INSTRUCTIONS FOR THE TASK:
Among the records below, find the line that has "R4: 560 (BUS_A, BUS_B) -> 560 (BUS_B, VDD)"; from there, give the lines again exactly, and stop after the line that has "D2: LED green".

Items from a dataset
··········

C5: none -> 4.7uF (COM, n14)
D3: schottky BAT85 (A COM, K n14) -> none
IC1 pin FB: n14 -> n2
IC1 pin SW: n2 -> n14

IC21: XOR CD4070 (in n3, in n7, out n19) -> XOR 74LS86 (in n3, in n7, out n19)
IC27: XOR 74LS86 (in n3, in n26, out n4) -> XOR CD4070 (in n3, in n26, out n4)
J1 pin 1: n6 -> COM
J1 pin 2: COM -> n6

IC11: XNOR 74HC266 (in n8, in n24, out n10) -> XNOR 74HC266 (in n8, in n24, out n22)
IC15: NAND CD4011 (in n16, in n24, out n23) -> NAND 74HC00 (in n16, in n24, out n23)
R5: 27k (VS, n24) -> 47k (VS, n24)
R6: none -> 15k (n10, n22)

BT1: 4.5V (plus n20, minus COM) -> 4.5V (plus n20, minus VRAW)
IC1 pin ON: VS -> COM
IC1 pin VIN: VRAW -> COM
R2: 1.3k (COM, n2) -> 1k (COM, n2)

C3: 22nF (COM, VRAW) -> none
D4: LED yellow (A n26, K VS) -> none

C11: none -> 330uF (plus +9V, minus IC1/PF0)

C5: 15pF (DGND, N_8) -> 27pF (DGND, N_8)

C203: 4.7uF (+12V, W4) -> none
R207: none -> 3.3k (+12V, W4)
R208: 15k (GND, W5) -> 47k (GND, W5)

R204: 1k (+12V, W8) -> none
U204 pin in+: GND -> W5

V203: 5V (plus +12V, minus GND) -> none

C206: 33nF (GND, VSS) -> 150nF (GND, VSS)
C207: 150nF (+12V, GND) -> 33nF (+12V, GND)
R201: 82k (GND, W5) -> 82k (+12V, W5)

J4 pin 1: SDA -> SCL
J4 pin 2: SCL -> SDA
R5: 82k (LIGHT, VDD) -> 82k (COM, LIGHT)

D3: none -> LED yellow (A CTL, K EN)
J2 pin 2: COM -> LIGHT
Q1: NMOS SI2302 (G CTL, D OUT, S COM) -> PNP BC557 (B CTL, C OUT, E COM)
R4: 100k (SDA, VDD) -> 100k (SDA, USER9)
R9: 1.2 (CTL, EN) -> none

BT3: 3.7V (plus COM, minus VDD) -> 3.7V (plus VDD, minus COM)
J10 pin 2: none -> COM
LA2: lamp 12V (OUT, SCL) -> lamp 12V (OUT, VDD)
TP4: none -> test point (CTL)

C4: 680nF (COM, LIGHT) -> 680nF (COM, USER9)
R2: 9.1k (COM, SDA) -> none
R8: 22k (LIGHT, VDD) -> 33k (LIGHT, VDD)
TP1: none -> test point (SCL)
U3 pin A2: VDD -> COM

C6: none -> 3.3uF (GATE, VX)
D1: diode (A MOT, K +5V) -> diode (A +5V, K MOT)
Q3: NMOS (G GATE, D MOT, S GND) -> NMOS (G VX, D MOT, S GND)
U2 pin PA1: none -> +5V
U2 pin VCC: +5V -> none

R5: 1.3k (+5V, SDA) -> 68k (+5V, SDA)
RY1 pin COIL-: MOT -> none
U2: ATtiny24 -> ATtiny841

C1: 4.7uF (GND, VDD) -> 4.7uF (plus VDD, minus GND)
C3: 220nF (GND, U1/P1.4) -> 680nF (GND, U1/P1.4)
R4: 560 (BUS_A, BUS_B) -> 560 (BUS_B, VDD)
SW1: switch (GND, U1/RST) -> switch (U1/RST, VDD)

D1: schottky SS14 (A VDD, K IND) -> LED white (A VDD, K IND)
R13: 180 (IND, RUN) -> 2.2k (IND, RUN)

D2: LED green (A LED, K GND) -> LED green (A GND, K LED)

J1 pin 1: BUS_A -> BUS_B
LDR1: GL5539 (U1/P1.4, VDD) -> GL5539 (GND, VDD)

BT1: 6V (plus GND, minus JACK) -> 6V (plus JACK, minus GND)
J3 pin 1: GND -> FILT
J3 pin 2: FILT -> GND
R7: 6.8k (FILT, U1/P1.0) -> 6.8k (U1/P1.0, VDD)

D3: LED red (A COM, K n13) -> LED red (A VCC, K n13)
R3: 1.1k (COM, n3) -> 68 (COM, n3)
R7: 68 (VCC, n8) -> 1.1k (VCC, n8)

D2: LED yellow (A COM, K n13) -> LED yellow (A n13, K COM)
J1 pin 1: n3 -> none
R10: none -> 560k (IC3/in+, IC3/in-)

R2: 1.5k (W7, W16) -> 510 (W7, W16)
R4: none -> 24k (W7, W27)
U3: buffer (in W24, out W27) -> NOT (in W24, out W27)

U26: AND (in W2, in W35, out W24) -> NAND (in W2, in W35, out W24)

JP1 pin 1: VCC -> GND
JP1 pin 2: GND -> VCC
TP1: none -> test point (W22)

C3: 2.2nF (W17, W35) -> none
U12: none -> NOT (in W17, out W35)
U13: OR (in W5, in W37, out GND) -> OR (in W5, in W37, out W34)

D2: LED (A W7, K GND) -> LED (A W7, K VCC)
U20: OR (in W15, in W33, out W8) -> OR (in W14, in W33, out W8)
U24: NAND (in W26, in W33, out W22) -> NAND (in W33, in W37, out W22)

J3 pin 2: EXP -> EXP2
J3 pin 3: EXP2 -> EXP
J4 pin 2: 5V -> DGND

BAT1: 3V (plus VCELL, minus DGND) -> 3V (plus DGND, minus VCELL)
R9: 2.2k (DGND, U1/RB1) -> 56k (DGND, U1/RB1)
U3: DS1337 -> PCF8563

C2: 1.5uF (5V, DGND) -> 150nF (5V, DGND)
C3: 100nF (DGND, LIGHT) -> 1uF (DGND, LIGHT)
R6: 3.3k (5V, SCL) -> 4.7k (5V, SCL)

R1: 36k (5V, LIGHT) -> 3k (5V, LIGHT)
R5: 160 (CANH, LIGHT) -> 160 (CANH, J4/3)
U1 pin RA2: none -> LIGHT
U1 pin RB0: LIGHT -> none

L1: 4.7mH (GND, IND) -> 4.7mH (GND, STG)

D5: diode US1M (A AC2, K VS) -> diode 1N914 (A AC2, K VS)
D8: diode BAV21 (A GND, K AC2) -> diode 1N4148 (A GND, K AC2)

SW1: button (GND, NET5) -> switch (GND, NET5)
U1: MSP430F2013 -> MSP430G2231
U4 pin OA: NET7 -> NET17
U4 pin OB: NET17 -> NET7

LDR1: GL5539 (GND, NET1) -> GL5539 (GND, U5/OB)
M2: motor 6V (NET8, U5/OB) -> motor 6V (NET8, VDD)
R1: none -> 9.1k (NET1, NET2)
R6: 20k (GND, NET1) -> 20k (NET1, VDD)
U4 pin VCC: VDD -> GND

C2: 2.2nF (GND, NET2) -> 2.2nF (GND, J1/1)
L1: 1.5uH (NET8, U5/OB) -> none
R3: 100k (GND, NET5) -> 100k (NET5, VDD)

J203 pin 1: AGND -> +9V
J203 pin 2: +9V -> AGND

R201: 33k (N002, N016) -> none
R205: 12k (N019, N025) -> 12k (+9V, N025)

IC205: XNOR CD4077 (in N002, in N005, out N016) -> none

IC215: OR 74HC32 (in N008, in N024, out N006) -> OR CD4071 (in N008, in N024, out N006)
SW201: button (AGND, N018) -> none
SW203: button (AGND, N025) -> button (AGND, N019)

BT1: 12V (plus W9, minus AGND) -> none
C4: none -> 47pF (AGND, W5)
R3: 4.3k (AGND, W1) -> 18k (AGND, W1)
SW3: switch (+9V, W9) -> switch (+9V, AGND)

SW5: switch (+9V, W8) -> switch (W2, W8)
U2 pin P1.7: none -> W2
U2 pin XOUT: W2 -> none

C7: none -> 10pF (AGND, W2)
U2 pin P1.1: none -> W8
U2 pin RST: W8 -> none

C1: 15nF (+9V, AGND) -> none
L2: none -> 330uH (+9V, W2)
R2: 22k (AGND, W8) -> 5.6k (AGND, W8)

··········

RESPONSE:
R4: 560 (BUS_A, BUS_B) -> 560 (BUS_B, VDD)
SW1: switch (GND, U1/RST) -> switch (U1/RST, VDD)

D1: schottky SS14 (A VDD, K IND) -> LED white (A VDD, K IND)
R13: 180 (IND, RUN) -> 2.2k (IND, RUN)

D2: LED green (A LED, K GND) -> LED green (A GND, K LED)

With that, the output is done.